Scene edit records
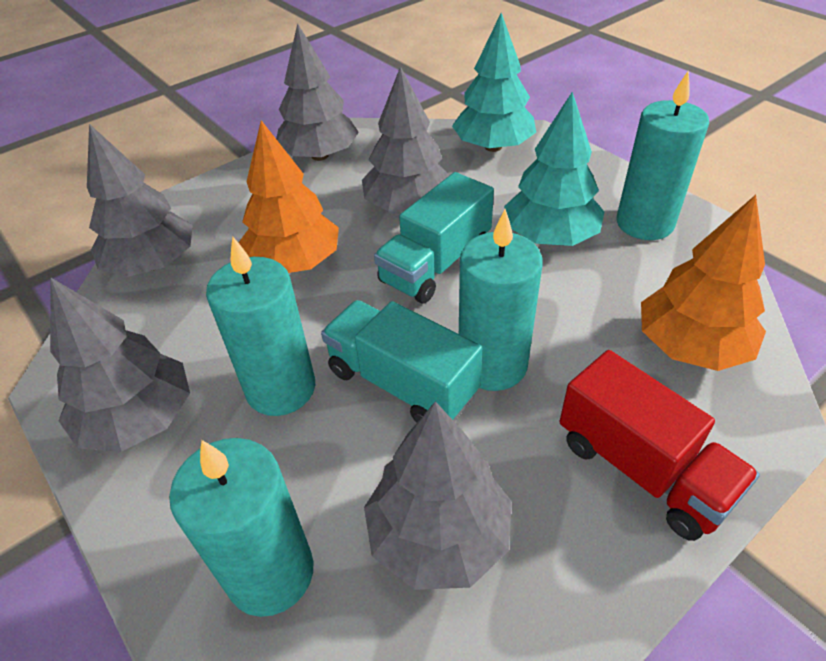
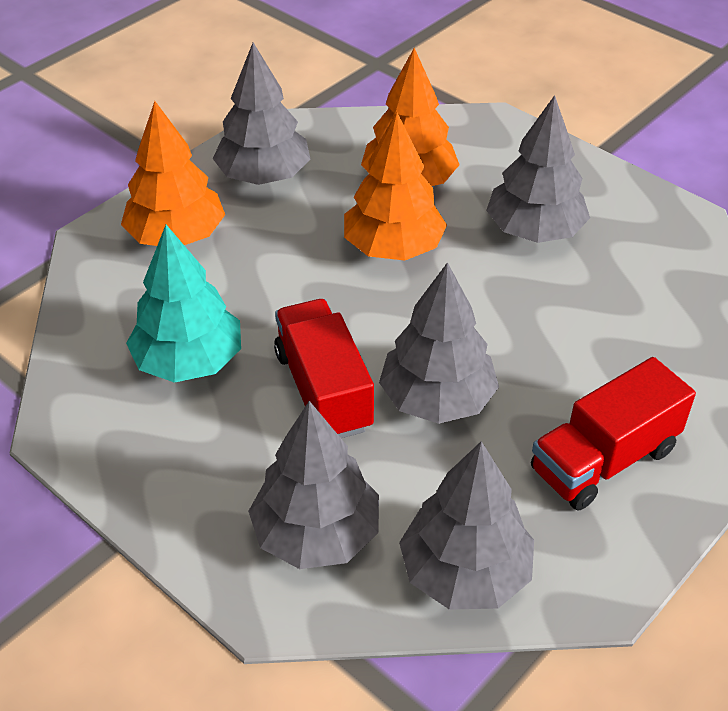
orange tree: 2 -> 3
red truck: 1 -> 2
turquoise candle: 4 -> 0
turquoise tree: 2 -> 1
turquoise truck: 2 -> 0

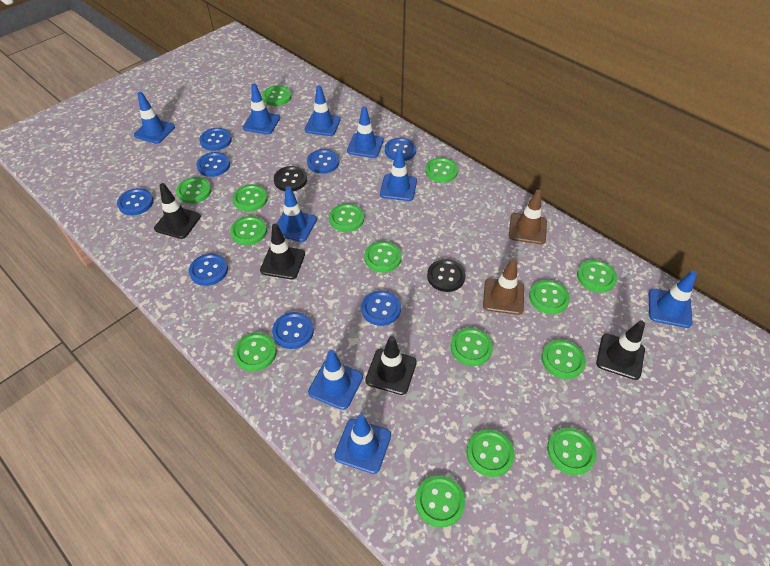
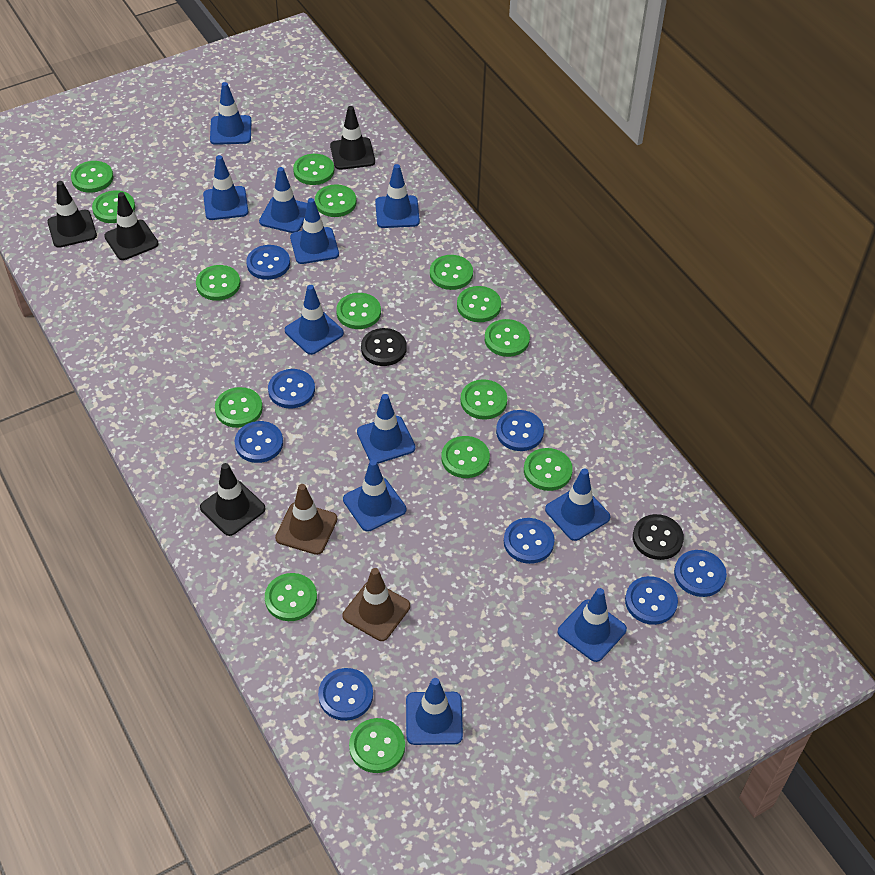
blue traffic cone: 9 -> 11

- [Your objective]:
Leave out the pictures, then copy all the remaining text in the records exactly.

- [Reply]:
orange tree: 2 -> 3
red truck: 1 -> 2
turquoise candle: 4 -> 0
turquoise tree: 2 -> 1
turquoise truck: 2 -> 0

blue traffic cone: 9 -> 11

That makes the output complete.